(Dataset excerpts)
--------------------

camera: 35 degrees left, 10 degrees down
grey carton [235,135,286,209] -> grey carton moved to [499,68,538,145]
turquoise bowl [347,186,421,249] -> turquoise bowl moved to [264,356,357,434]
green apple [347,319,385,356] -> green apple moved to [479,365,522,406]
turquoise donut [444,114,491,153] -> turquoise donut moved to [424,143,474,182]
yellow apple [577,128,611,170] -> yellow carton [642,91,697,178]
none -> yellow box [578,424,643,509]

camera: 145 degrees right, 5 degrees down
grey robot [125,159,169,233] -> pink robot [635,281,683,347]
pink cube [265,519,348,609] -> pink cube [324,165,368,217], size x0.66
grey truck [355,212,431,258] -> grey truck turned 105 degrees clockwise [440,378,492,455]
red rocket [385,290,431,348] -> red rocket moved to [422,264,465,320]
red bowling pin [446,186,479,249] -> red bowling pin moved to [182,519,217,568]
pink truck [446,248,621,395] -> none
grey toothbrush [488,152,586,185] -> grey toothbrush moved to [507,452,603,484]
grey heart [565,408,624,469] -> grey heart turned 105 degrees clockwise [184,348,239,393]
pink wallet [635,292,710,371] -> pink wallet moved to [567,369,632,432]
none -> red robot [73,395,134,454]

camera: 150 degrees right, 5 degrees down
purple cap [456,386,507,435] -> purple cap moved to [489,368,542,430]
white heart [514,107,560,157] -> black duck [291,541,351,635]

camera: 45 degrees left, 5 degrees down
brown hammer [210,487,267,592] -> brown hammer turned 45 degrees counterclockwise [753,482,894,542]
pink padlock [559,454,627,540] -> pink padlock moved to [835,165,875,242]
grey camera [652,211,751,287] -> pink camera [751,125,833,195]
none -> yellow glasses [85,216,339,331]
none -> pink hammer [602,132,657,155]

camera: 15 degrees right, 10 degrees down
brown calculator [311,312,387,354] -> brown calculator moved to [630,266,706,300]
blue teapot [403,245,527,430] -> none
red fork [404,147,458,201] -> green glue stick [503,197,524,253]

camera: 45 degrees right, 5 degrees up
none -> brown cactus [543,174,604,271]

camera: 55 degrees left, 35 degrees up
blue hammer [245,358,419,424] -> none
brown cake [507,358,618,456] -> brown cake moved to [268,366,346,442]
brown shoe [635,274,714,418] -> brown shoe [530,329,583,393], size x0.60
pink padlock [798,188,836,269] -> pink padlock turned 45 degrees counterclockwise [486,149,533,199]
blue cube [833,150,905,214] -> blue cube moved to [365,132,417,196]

--------------------

Exercise instructions: Wherever a line above contains "robot", copy that line.

Answer box:
grey robot [125,159,169,233] -> pink robot [635,281,683,347]
none -> red robot [73,395,134,454]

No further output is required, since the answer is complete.